Among the entries that follow, find the lines containing the string "diode" and copy them.

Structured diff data
--- START ---

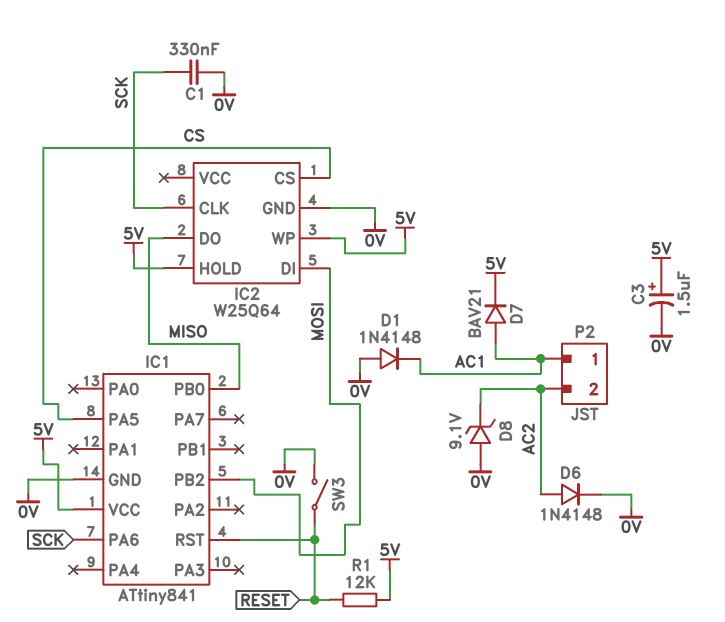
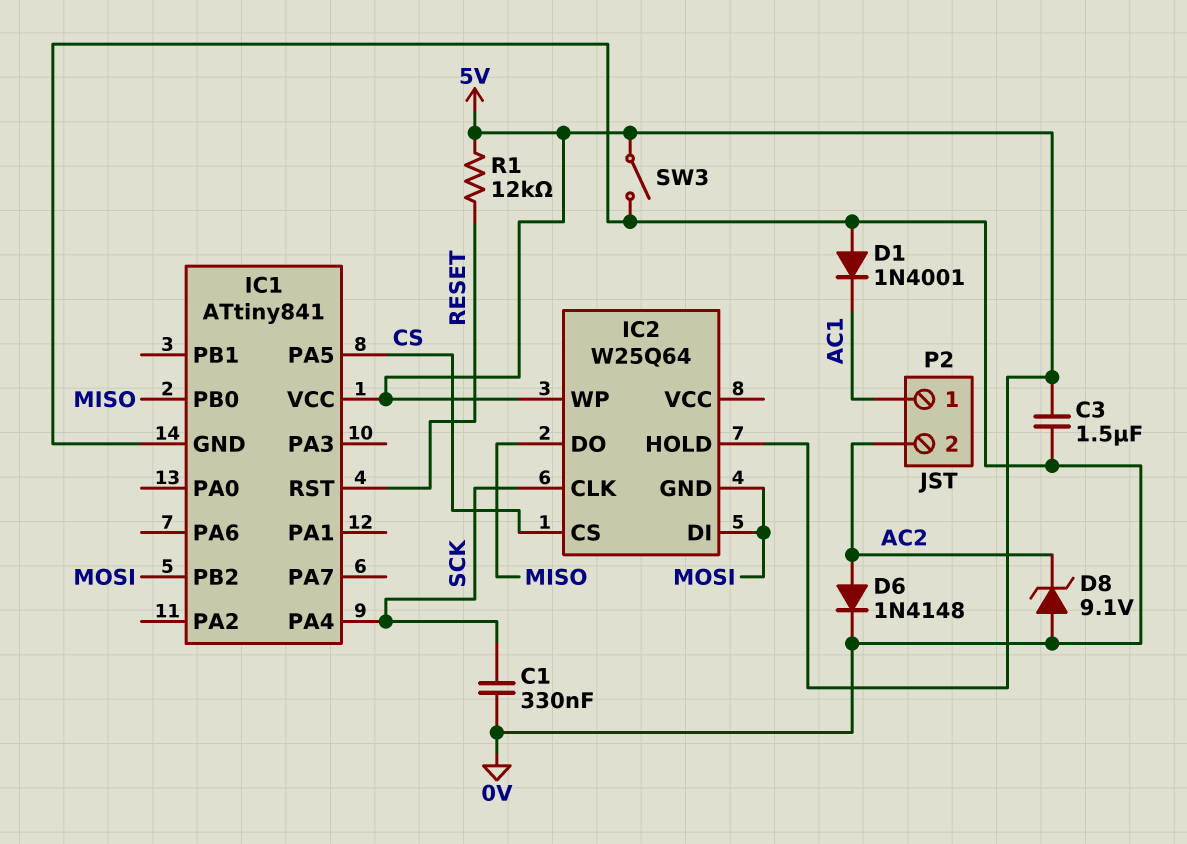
C3: 1.5uF (plus 5V, minus 0V) -> 1.5uF (0V, 5V)
D1: diode 1N4148 (A 0V, K AC1) -> diode 1N4001 (A 0V, K AC1)
D7: diode BAV21 (A AC1, K 5V) -> none
IC1 pin PA4: none -> SCK
IC1 pin PA6: SCK -> none
IC2 pin GND: 0V -> MOSI
SW3: switch (0V, RESET) -> switch (0V, 5V)

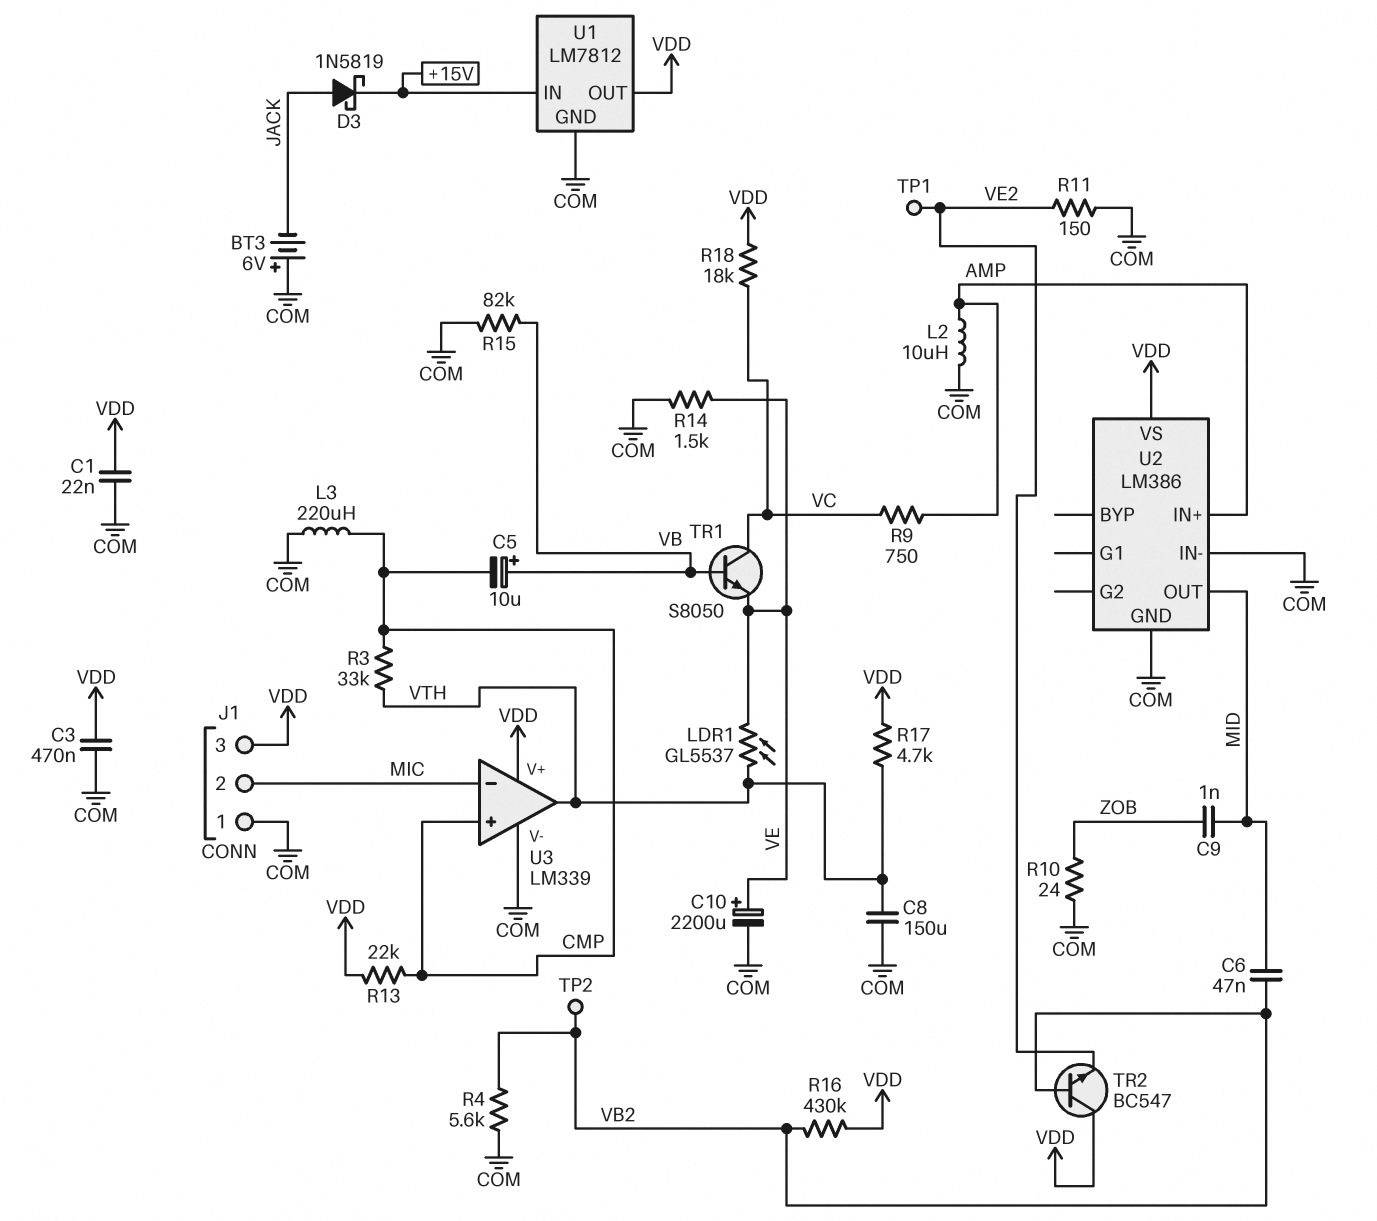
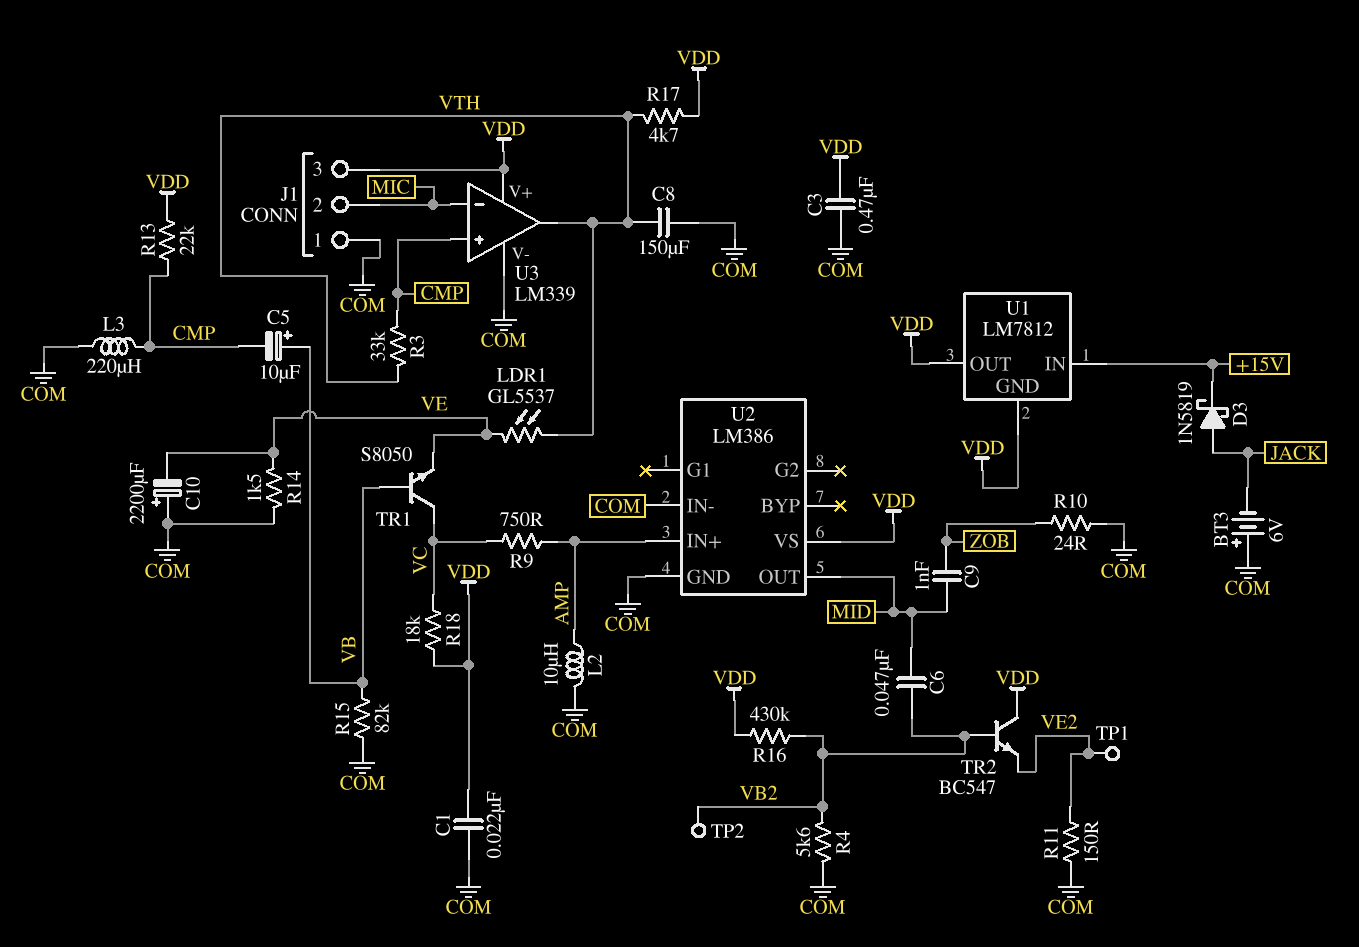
C10: 2200uF (plus VE, minus COM) -> 2200uF (plus COM, minus VE)
U1 pin GND: COM -> VDD

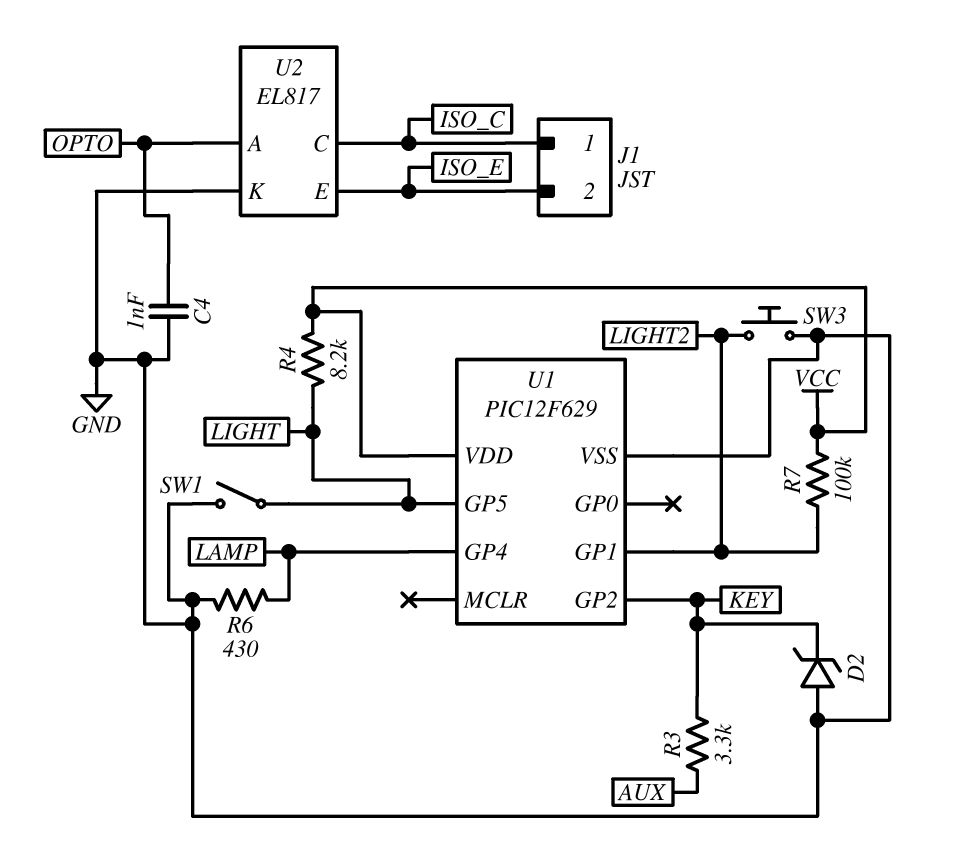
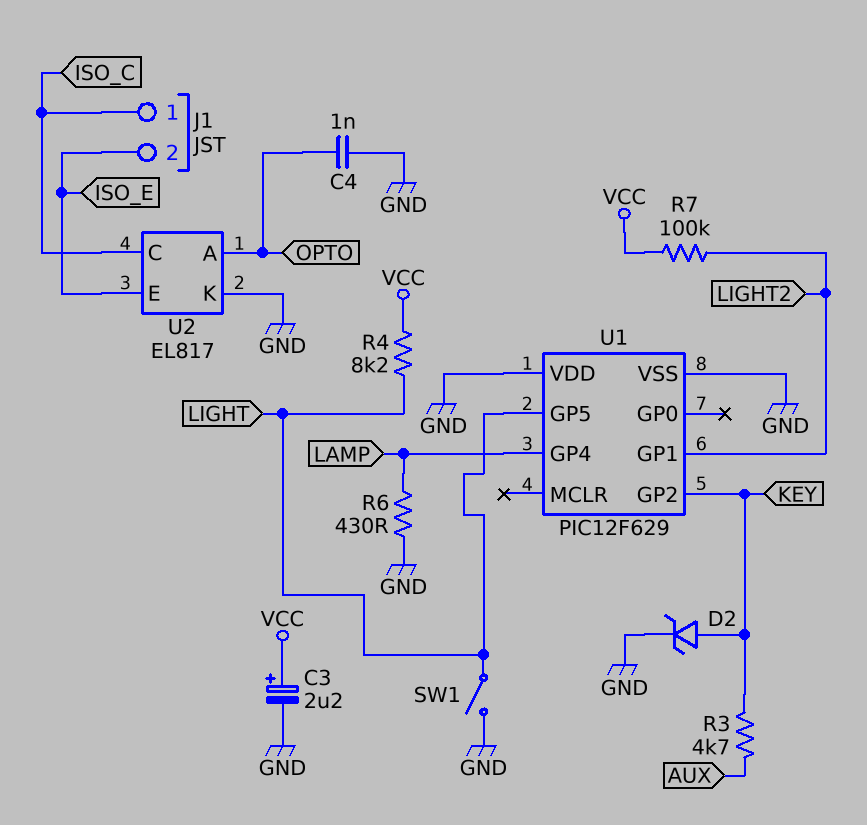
C3: none -> 2.2uF (plus VCC, minus GND)
D2: zener (A GND, K KEY) -> zener (A KEY, K GND)
R3: 3.3k (AUX, KEY) -> 4.7k (AUX, KEY)
SW3: button (GND, LIGHT2) -> none
U1 pin VDD: VCC -> GND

--- END ---

▸ Reply
D1: diode 1N4148 (A 0V, K AC1) -> diode 1N4001 (A 0V, K AC1)
D7: diode BAV21 (A AC1, K 5V) -> none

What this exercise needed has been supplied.